[Data extracted from a collection]
=== Begin Enclosure ===
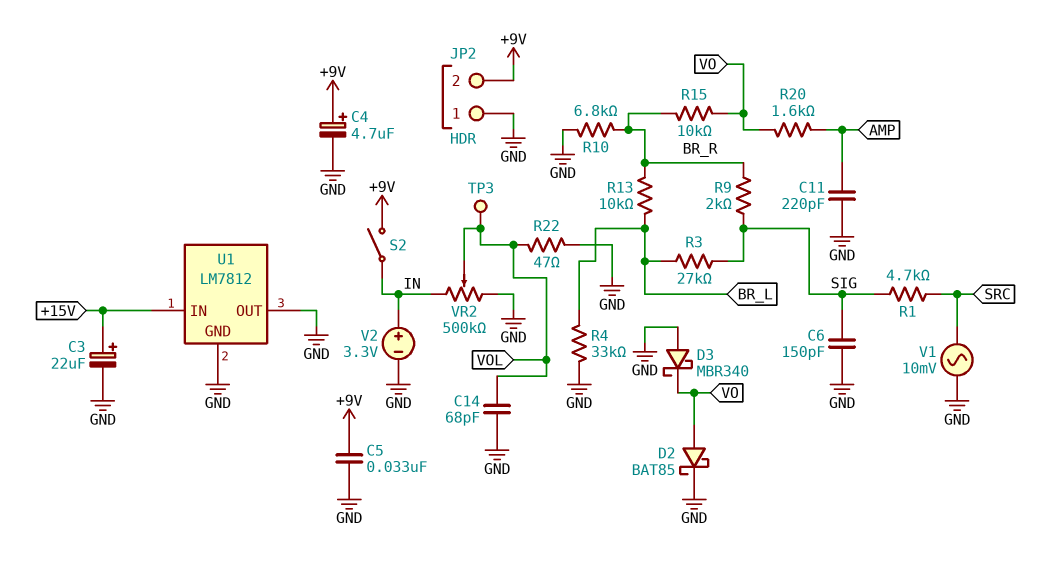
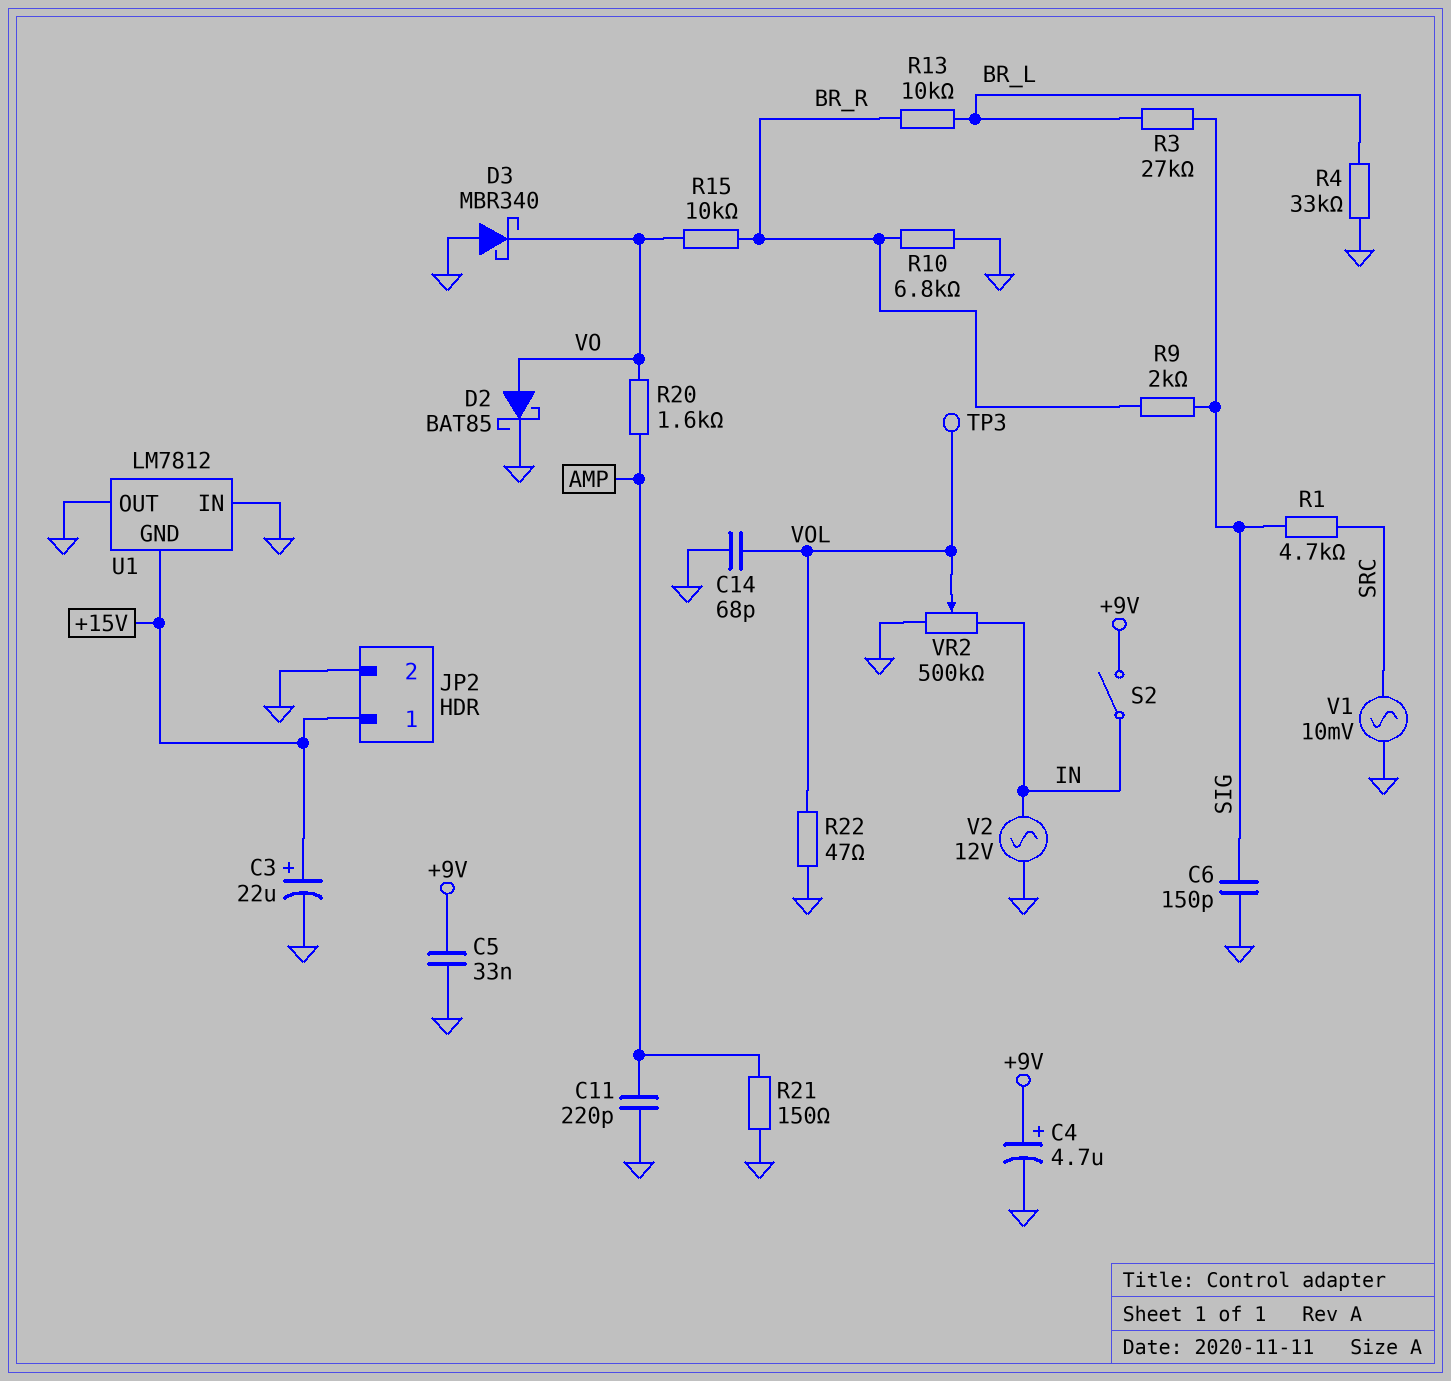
JP2 pin 1: GND -> +15V
JP2 pin 2: +9V -> GND
R21: none -> 150 (AMP, GND)
U1 pin GND: GND -> +15V
U1 pin IN: +15V -> GND
V2: 3.3V (plus IN, minus GND) -> AC 12V (GND, IN)

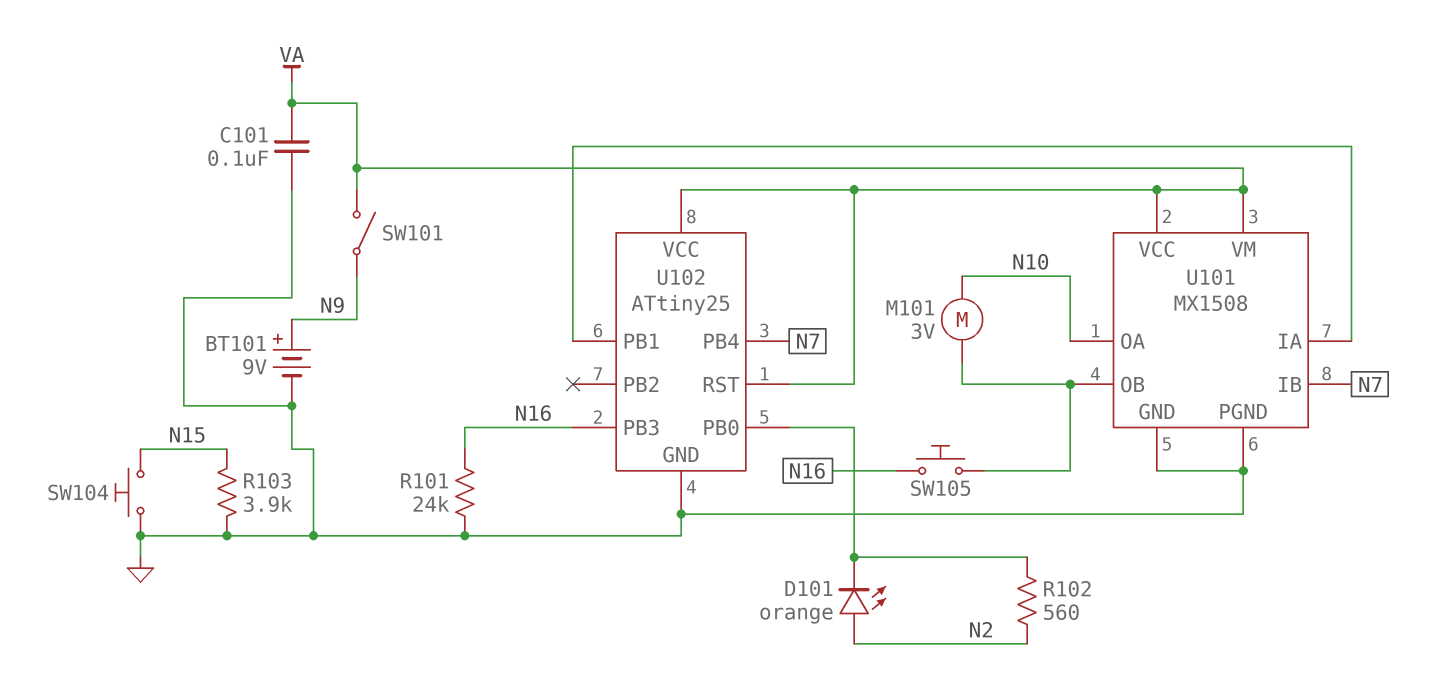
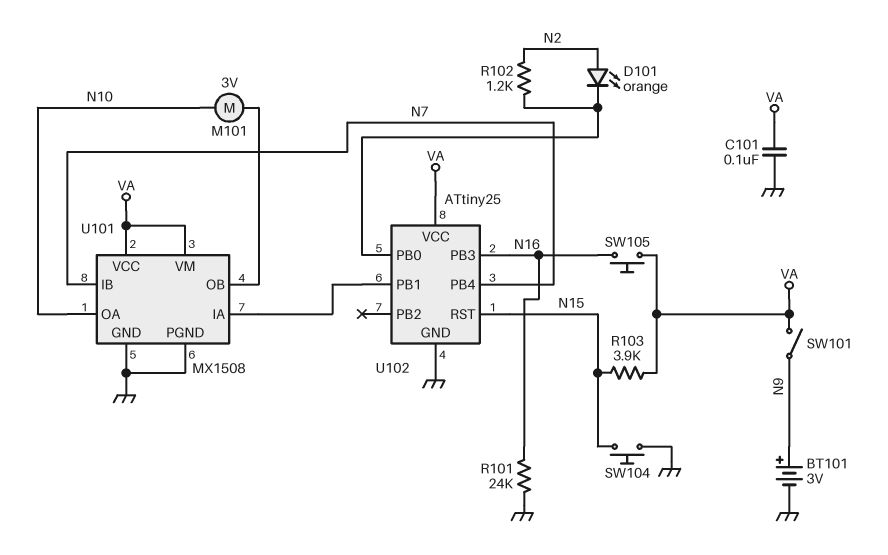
BT101: 9V (plus N9, minus GND) -> 3V (plus N9, minus GND)
R102: 560 (N2, U102/PB0) -> 1.2k (N2, U102/PB0)
R103: 3.9k (GND, N15) -> 3.9k (N15, VA)
SW105: button (N16, U101/OB) -> button (N16, VA)
U102 pin RST: VA -> N15

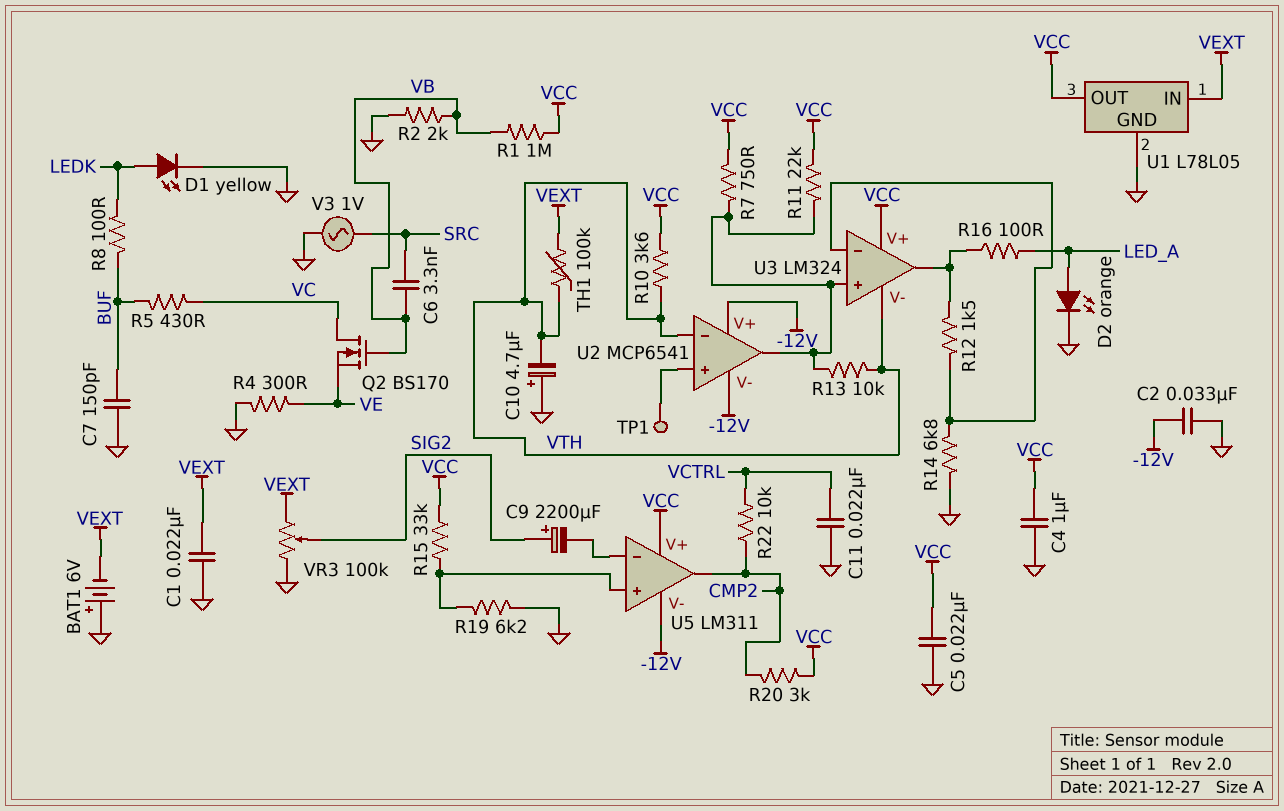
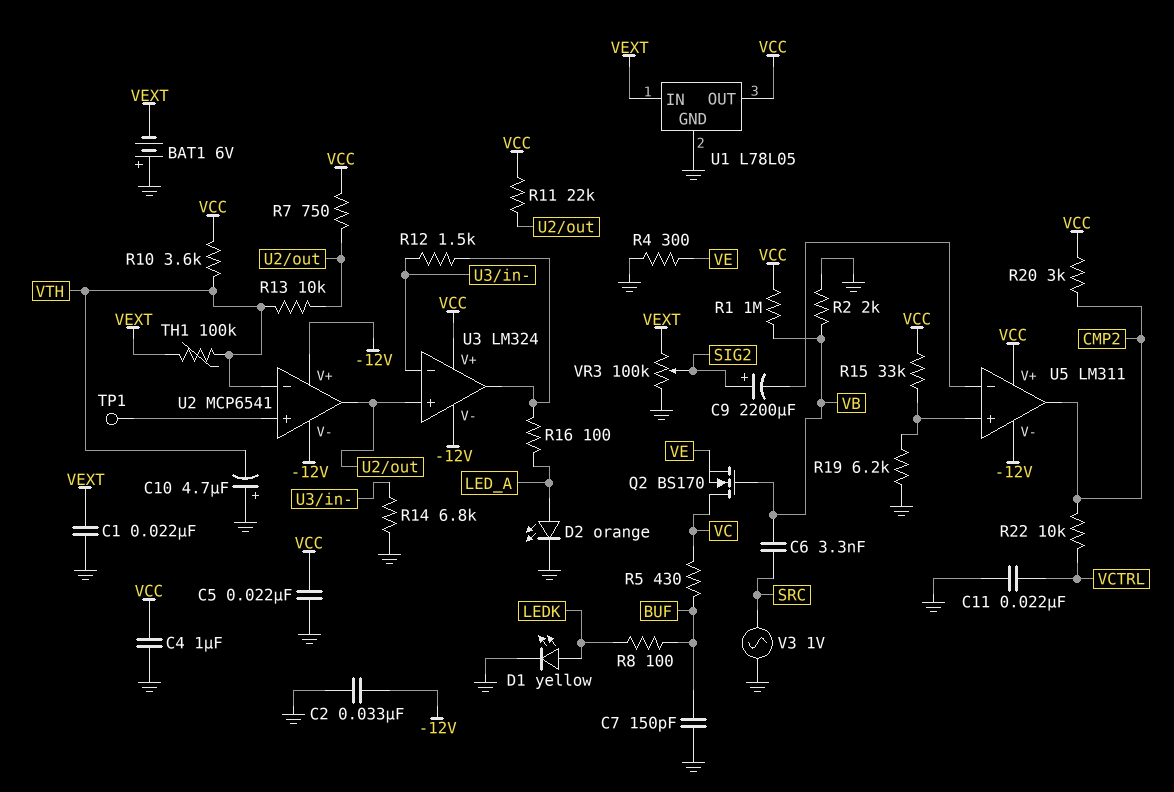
U3 pin V-: VTH -> -12V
=== End Enclosure ===
What is needed here is an exact transcription of every record above, with images excluded.

JP2 pin 1: GND -> +15V
JP2 pin 2: +9V -> GND
R21: none -> 150 (AMP, GND)
U1 pin GND: GND -> +15V
U1 pin IN: +15V -> GND
V2: 3.3V (plus IN, minus GND) -> AC 12V (GND, IN)

BT101: 9V (plus N9, minus GND) -> 3V (plus N9, minus GND)
R102: 560 (N2, U102/PB0) -> 1.2k (N2, U102/PB0)
R103: 3.9k (GND, N15) -> 3.9k (N15, VA)
SW105: button (N16, U101/OB) -> button (N16, VA)
U102 pin RST: VA -> N15

U3 pin V-: VTH -> -12V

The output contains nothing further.